Exercise inputs:
-----
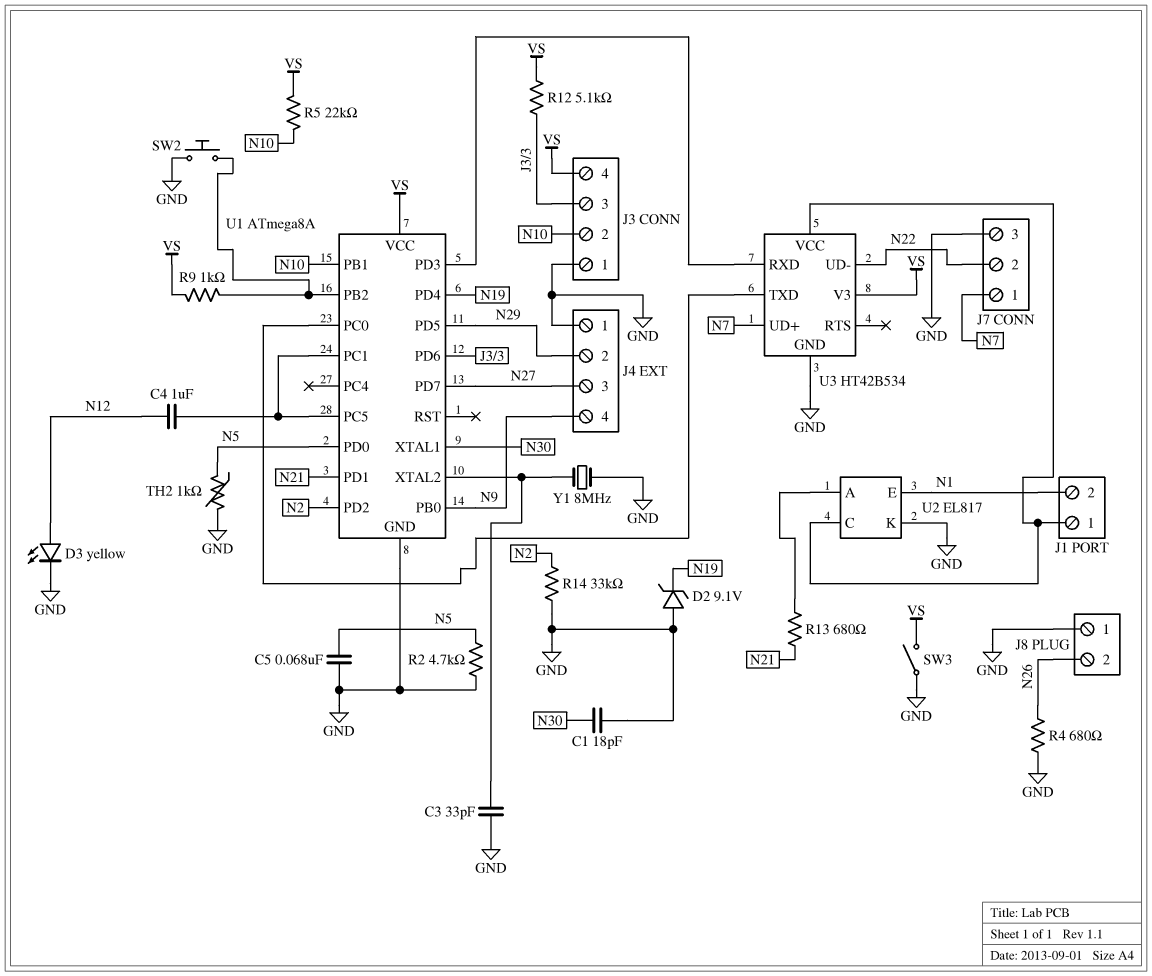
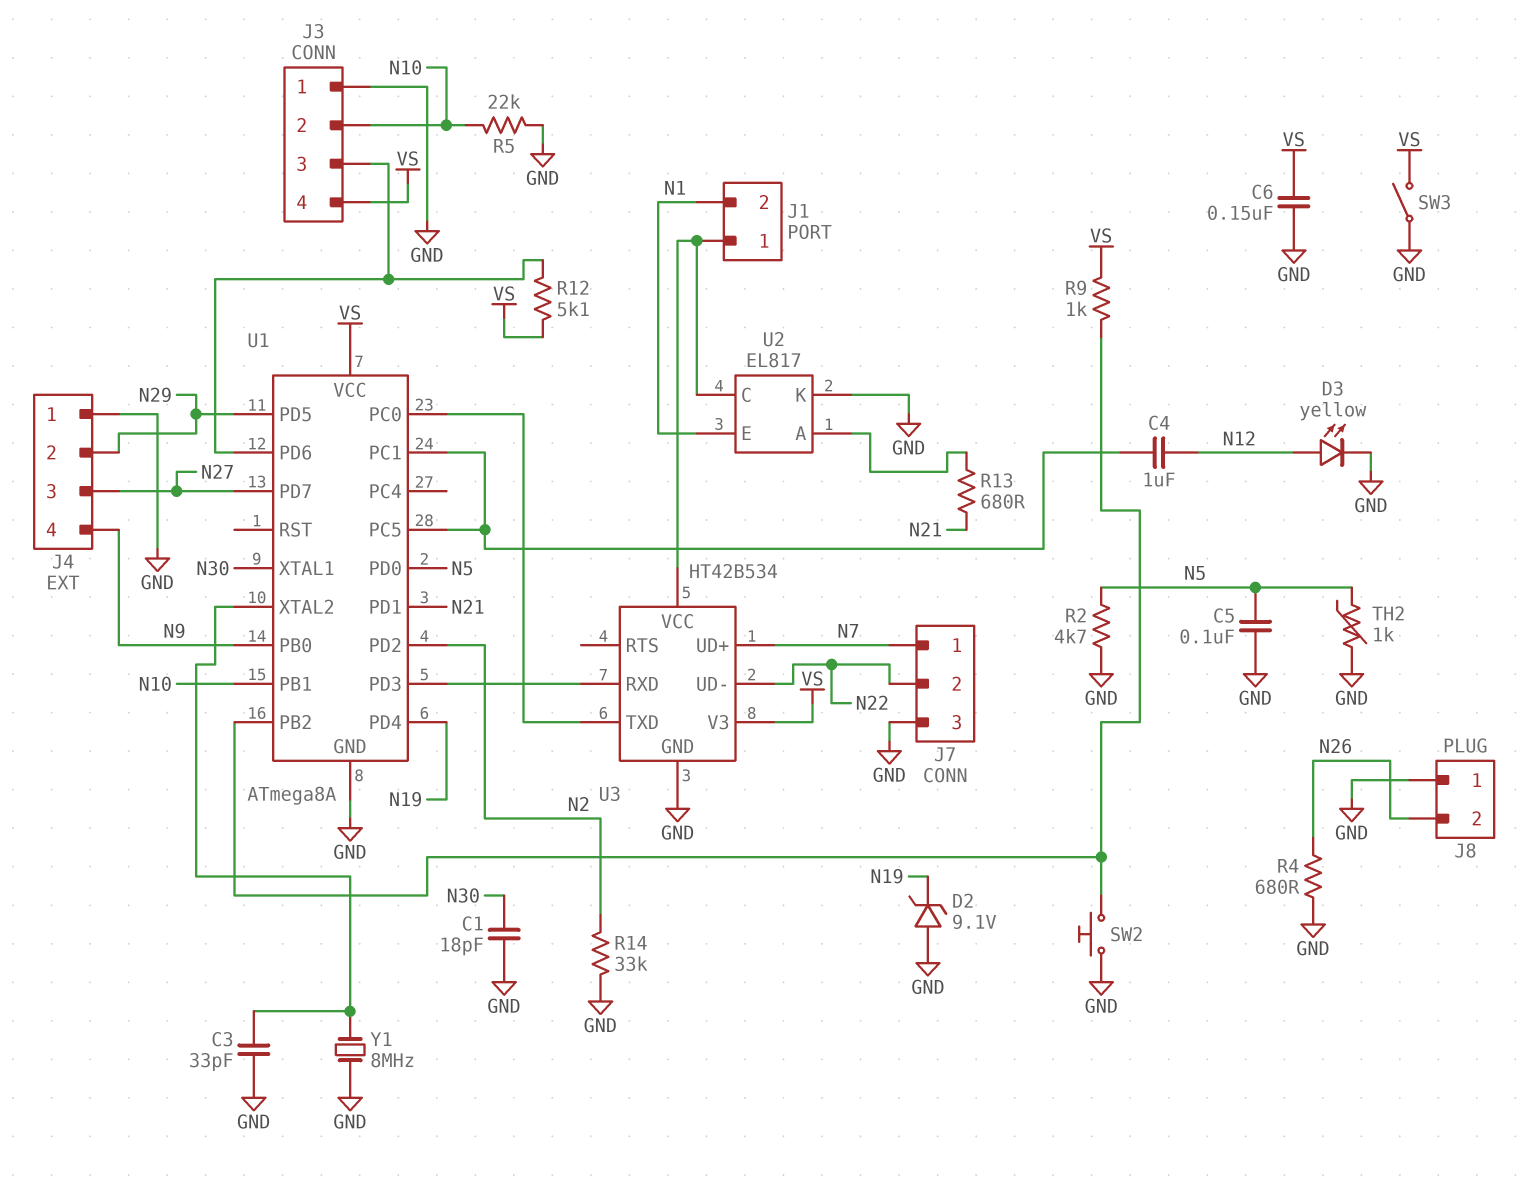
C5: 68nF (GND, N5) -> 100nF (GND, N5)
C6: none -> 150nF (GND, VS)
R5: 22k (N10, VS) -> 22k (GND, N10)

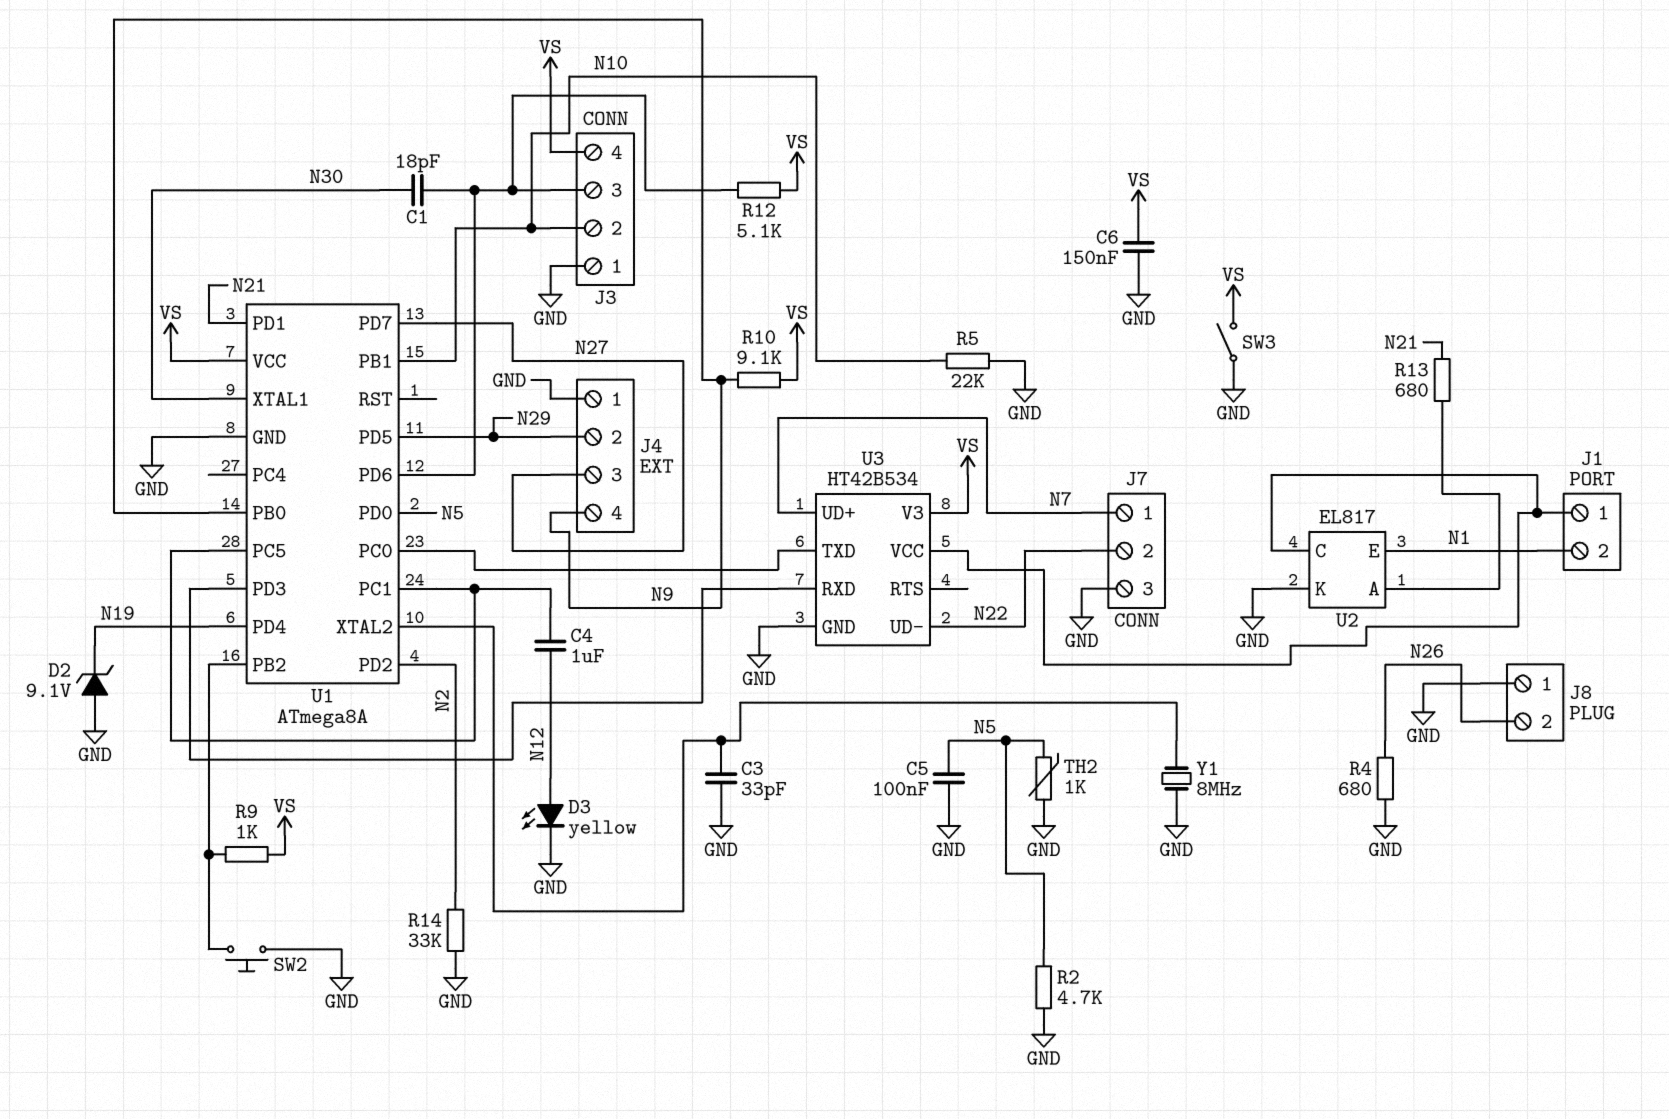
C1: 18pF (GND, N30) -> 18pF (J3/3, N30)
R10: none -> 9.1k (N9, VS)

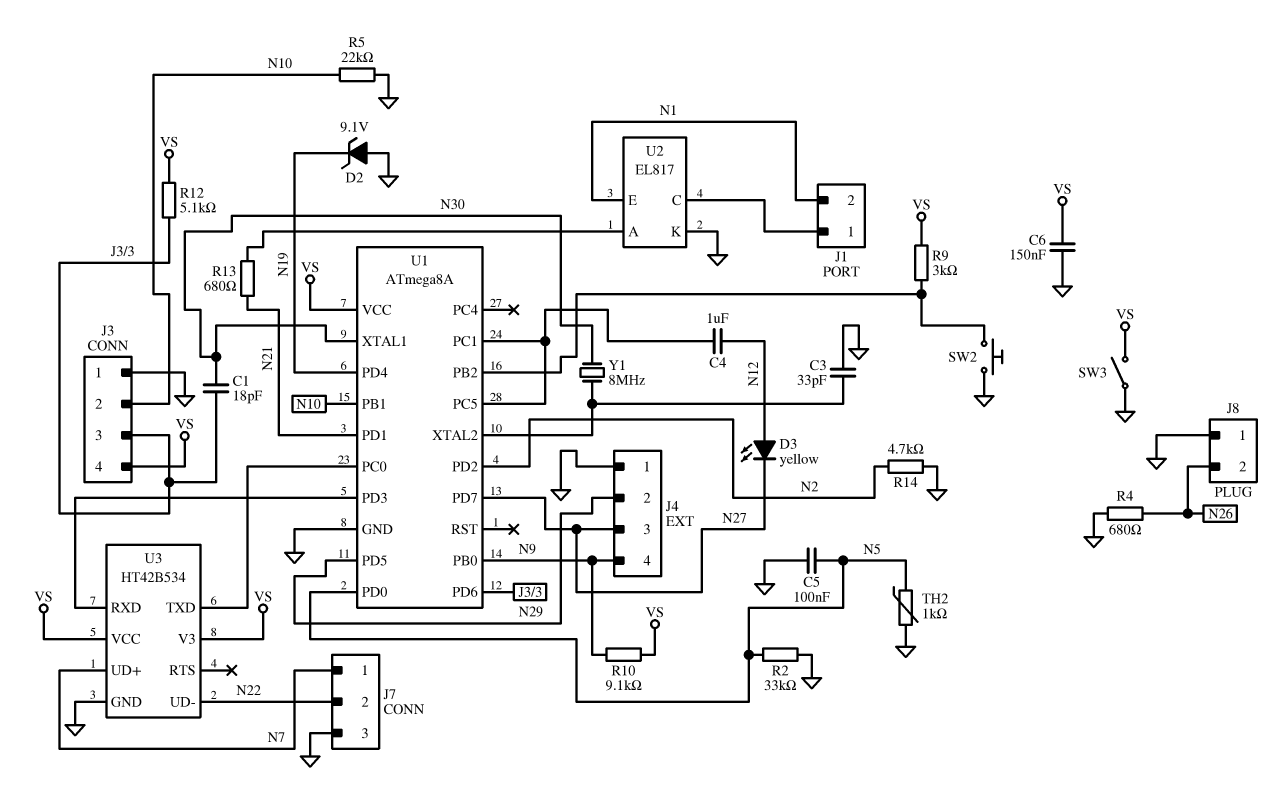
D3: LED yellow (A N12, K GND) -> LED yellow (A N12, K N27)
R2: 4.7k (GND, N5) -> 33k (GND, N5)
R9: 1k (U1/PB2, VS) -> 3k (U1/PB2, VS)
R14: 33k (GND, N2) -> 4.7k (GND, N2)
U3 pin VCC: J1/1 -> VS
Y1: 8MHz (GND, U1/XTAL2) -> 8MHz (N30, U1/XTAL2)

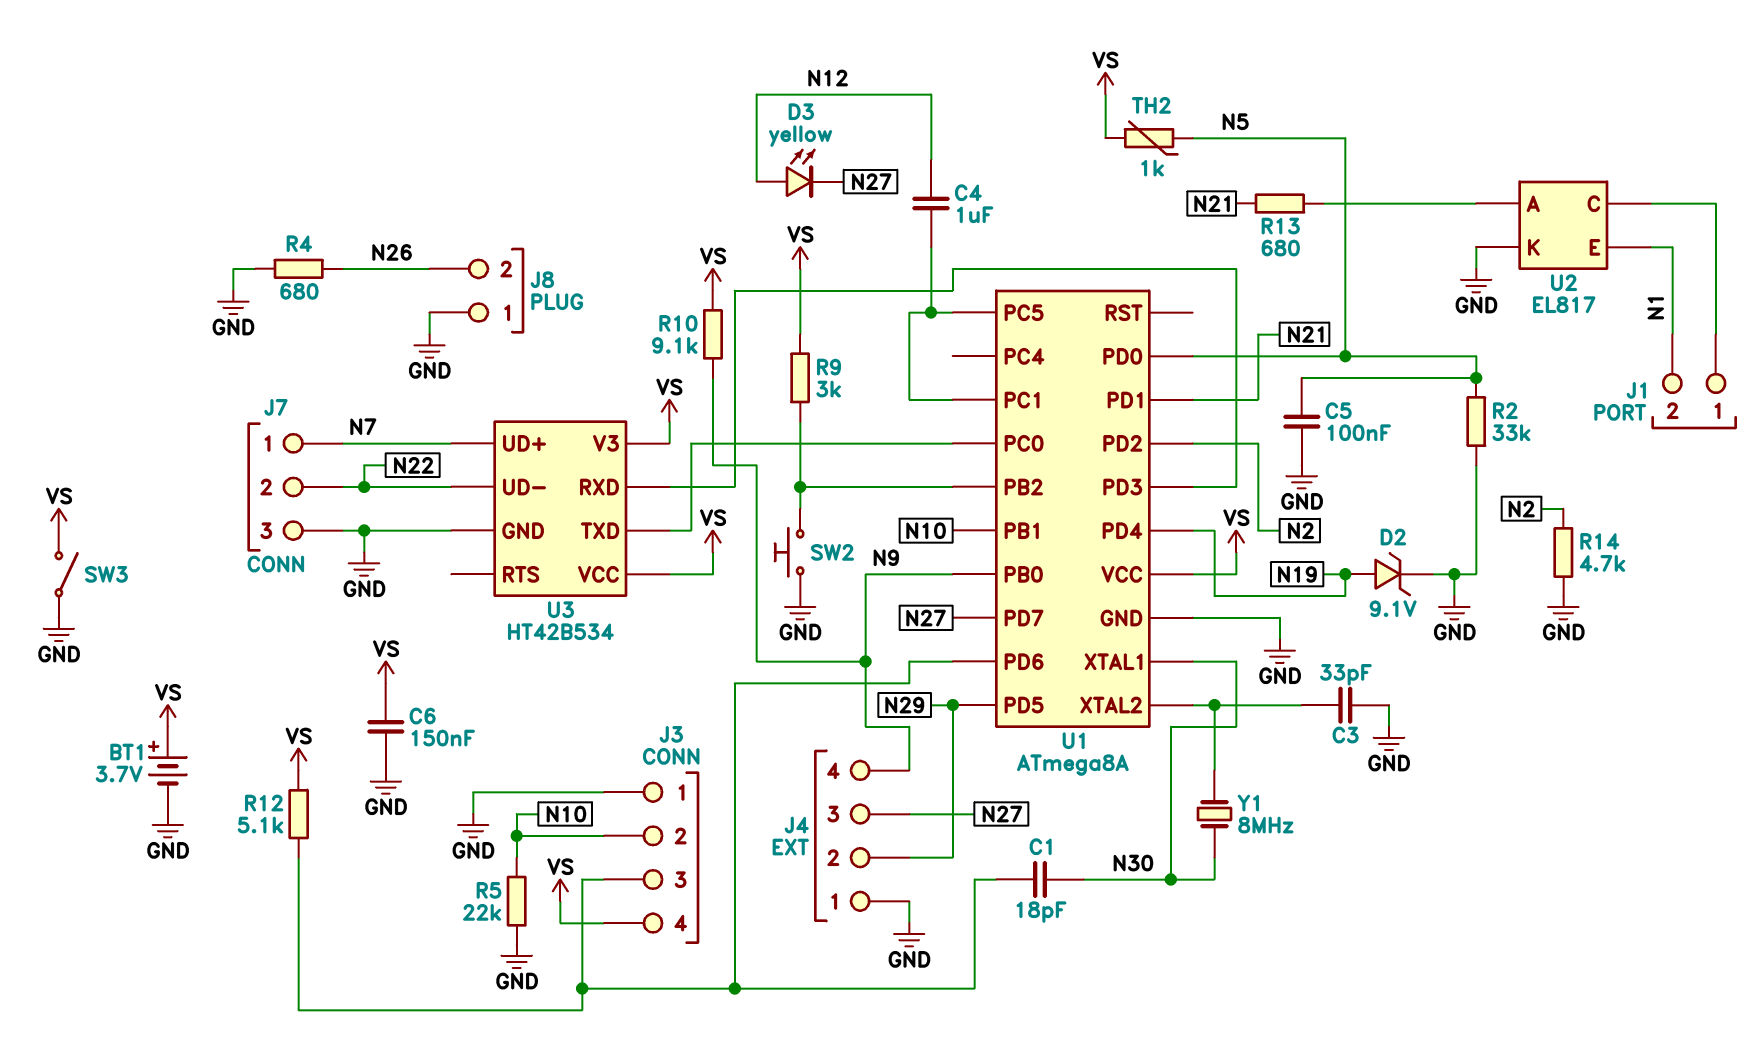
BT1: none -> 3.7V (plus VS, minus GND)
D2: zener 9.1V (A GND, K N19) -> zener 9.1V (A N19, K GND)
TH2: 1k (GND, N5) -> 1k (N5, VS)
-----
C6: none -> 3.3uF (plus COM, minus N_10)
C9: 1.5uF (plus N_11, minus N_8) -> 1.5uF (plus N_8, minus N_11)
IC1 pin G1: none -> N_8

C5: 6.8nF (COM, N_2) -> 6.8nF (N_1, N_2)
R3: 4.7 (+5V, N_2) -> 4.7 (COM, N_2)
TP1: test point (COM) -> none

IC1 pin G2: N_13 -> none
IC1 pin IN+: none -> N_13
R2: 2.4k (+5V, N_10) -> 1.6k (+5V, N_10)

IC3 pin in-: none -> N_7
-----
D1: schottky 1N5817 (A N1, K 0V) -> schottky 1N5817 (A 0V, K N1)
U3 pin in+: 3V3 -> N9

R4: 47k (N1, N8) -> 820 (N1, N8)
-----
Copy out every line from the records that has the word "plus".

BT1: none -> 3.7V (plus VS, minus GND)
C6: none -> 3.3uF (plus COM, minus N_10)
C9: 1.5uF (plus N_11, minus N_8) -> 1.5uF (plus N_8, minus N_11)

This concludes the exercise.